- Task prompt -
With the pictures omitted, write out the entries that follow exactly as they stand.

- Data excerpts -
------------------------

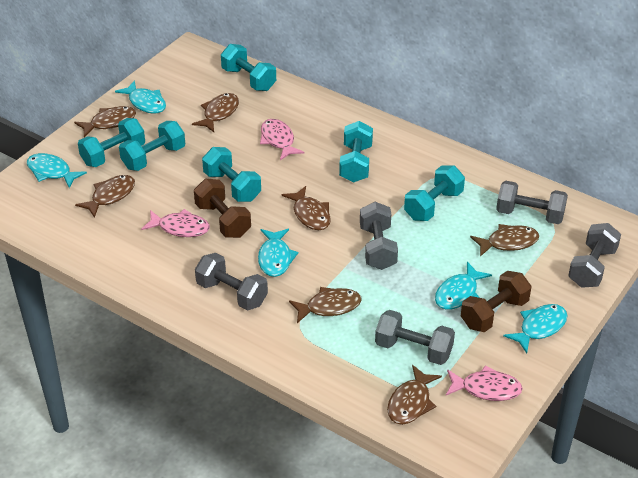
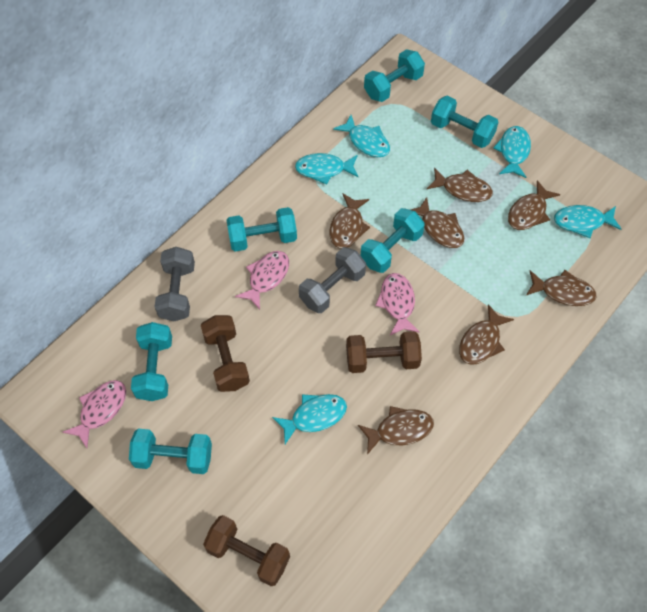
brown dumbbell: 2 -> 3
grey dumbbell: 5 -> 2

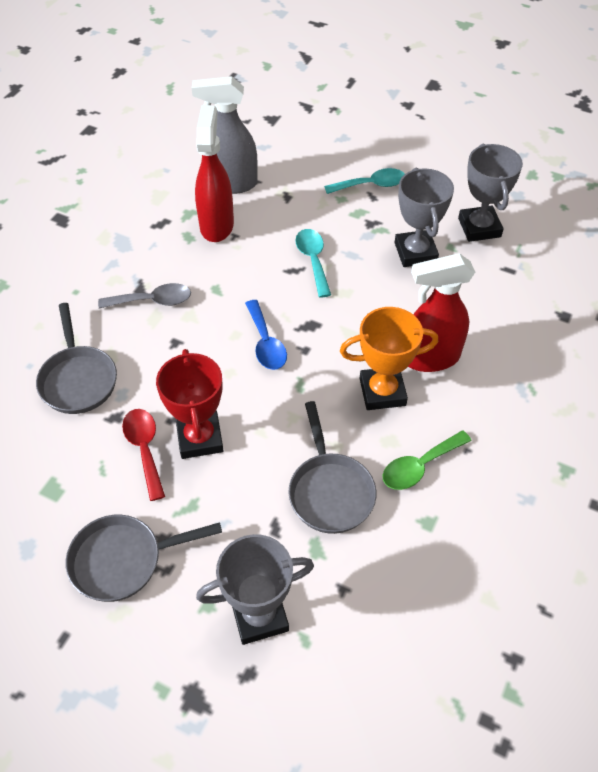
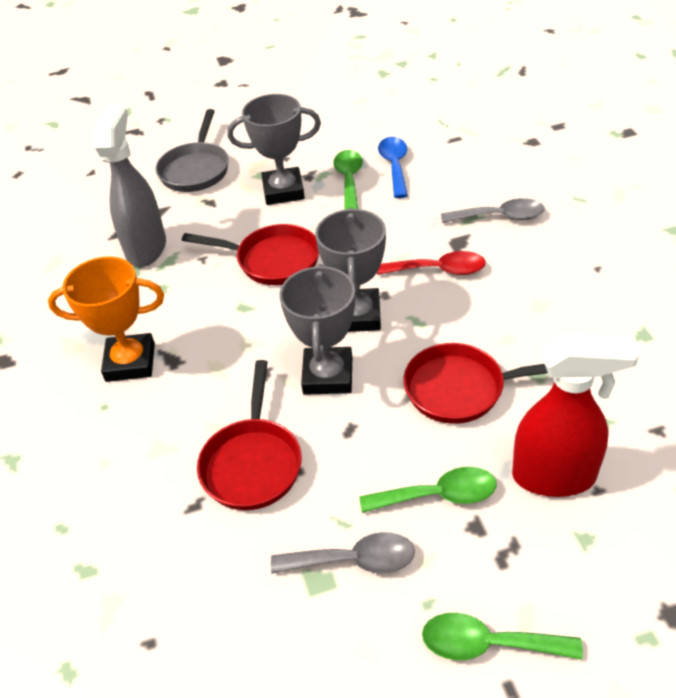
green spoon: 1 -> 3
grey pan: 3 -> 1
grey spoon: 1 -> 2
red pan: 0 -> 3
red spray bottle: 2 -> 1
red trophy: 1 -> 0
turquoise spoon: 2 -> 0

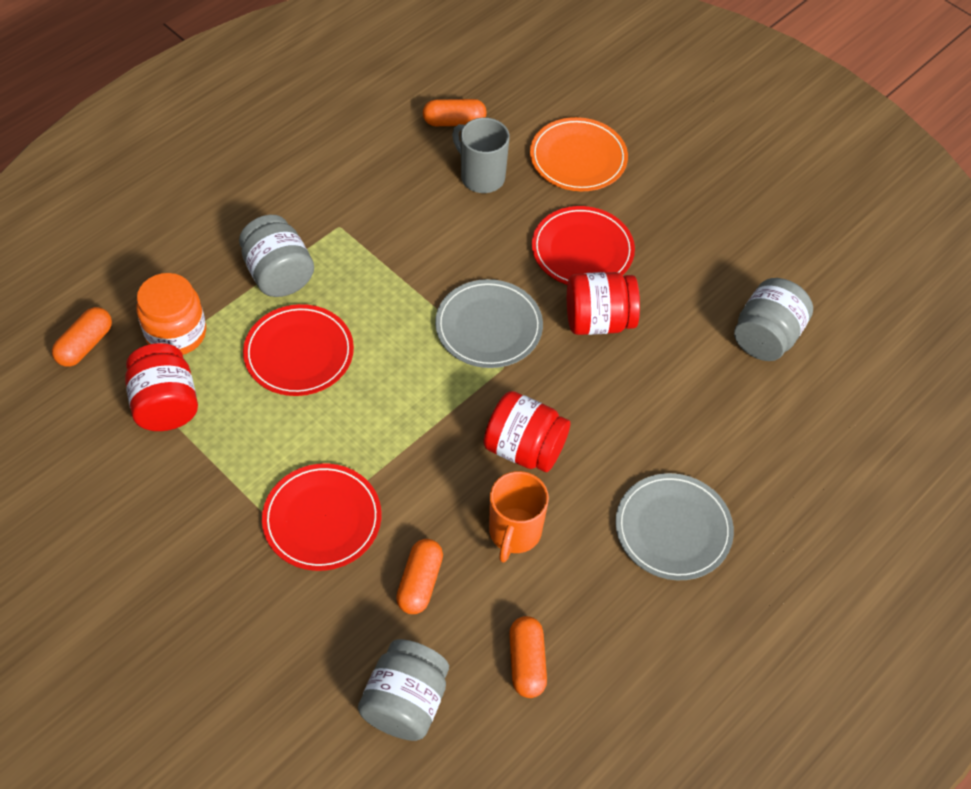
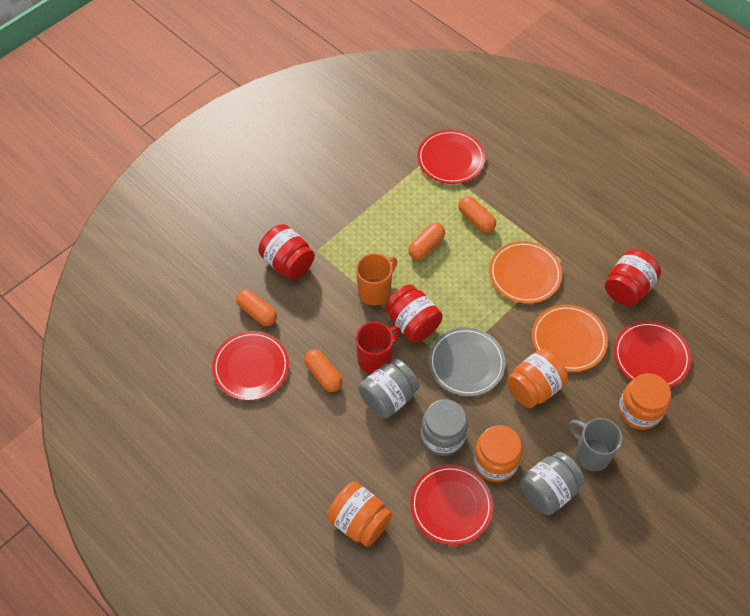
grey plate: 2 -> 1
orange jar: 1 -> 4
orange plate: 1 -> 2
red mug: 0 -> 1
red plate: 3 -> 4

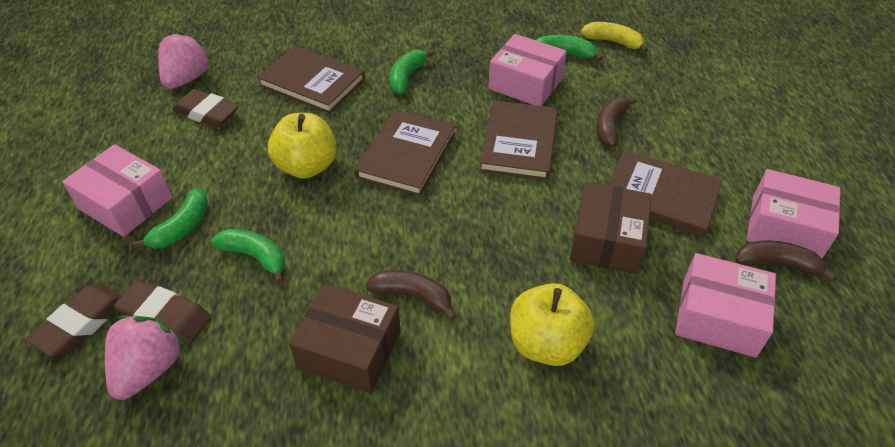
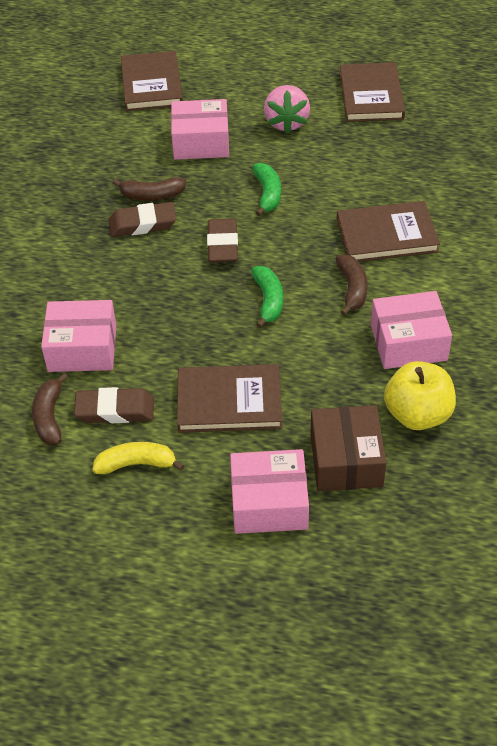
brown box: 2 -> 1
green banana: 4 -> 2
pink strawberry: 2 -> 1
yellow apple: 2 -> 1

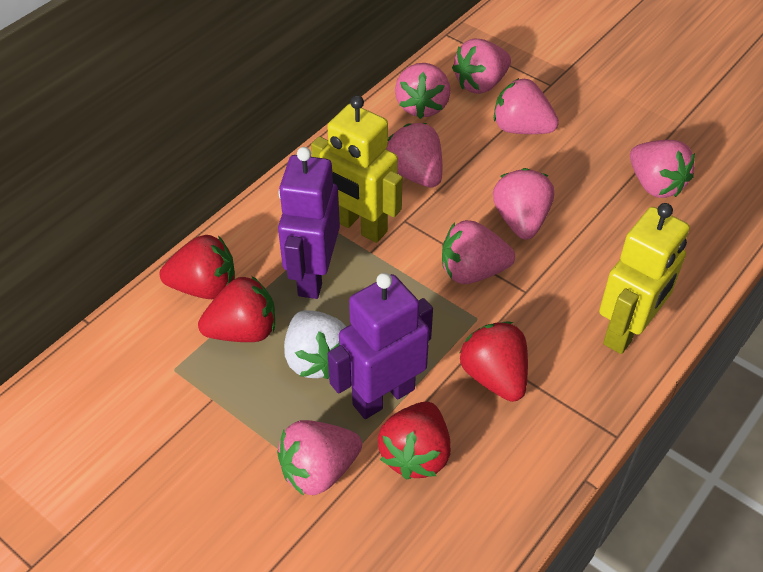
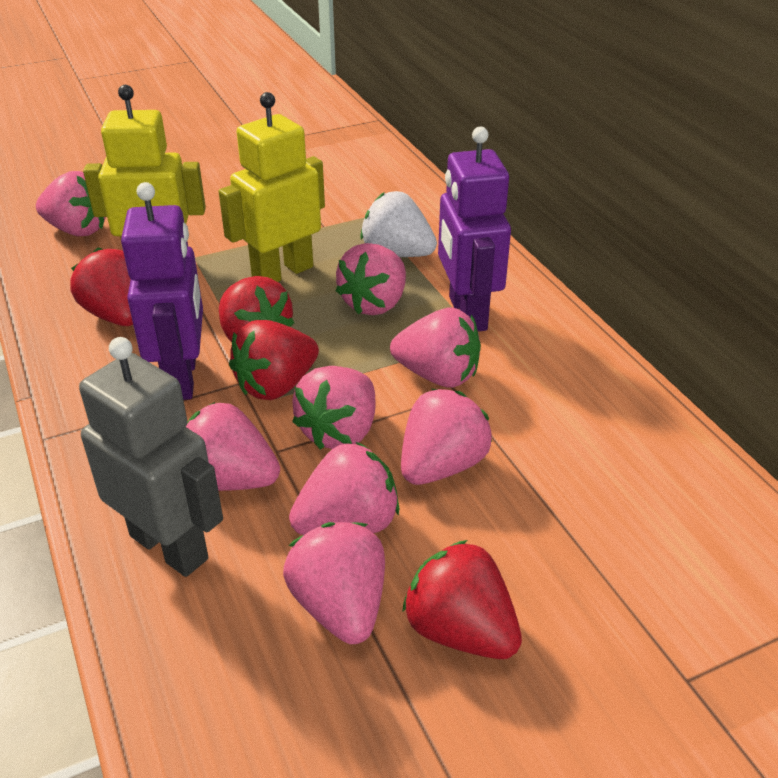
grey robot: 0 -> 1

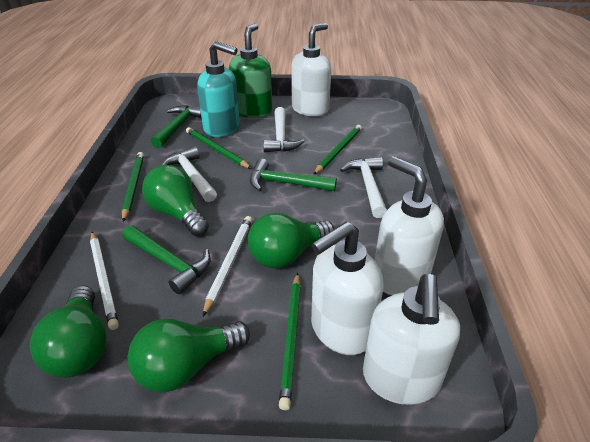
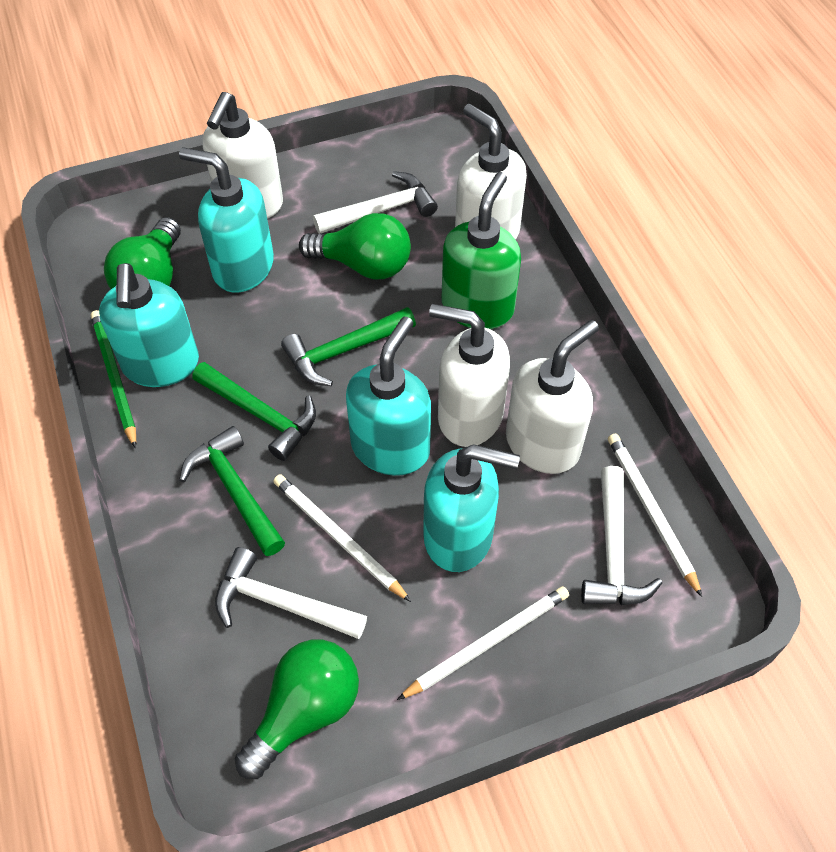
green light bulb: 4 -> 3
green pencil: 4 -> 1
turquoise soap dispenser: 1 -> 4
white pencil: 2 -> 3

------------------------

- Finished exercise -
brown dumbbell: 2 -> 3
grey dumbbell: 5 -> 2

green spoon: 1 -> 3
grey pan: 3 -> 1
grey spoon: 1 -> 2
red pan: 0 -> 3
red spray bottle: 2 -> 1
red trophy: 1 -> 0
turquoise spoon: 2 -> 0

grey plate: 2 -> 1
orange jar: 1 -> 4
orange plate: 1 -> 2
red mug: 0 -> 1
red plate: 3 -> 4

brown box: 2 -> 1
green banana: 4 -> 2
pink strawberry: 2 -> 1
yellow apple: 2 -> 1

grey robot: 0 -> 1

green light bulb: 4 -> 3
green pencil: 4 -> 1
turquoise soap dispenser: 1 -> 4
white pencil: 2 -> 3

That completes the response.